- _EXERCISE INSTRUCTIONS_: All lines ahead of the one containing "The second view gained the emerald_solid_cone" are to be left out; that line and each one after it, through the end of the records below, are to be duplicated exactly.

#####

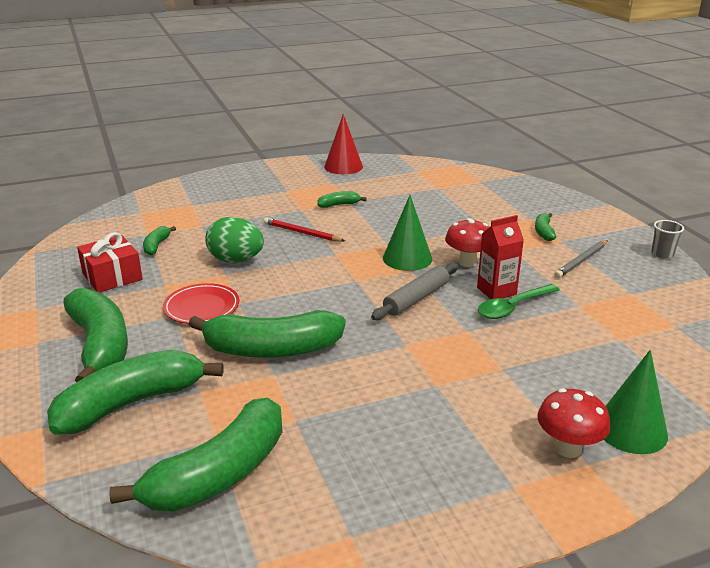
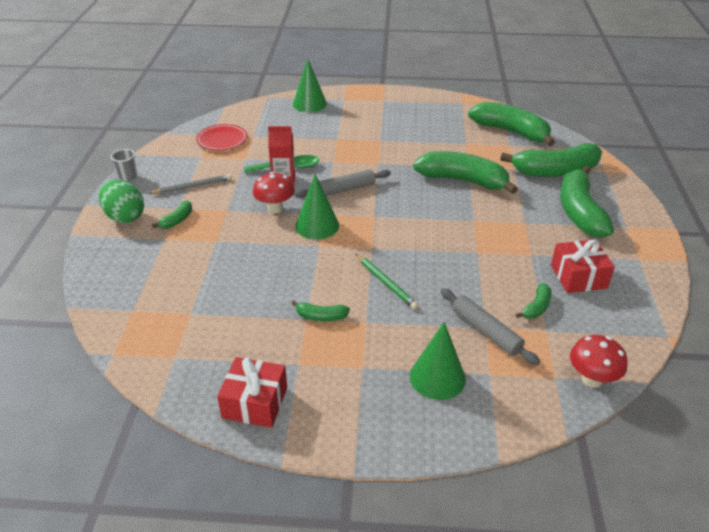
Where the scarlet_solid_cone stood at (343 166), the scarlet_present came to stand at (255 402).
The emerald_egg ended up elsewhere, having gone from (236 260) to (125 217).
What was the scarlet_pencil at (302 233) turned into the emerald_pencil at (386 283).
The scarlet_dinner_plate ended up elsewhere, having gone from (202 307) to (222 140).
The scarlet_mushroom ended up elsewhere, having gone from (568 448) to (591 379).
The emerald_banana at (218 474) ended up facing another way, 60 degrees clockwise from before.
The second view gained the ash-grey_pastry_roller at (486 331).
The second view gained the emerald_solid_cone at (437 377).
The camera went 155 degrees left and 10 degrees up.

#####

- _YOUR RESPONSE_:
The second view gained the emerald_solid_cone at (437 377).
The camera went 155 degrees left and 10 degrees up.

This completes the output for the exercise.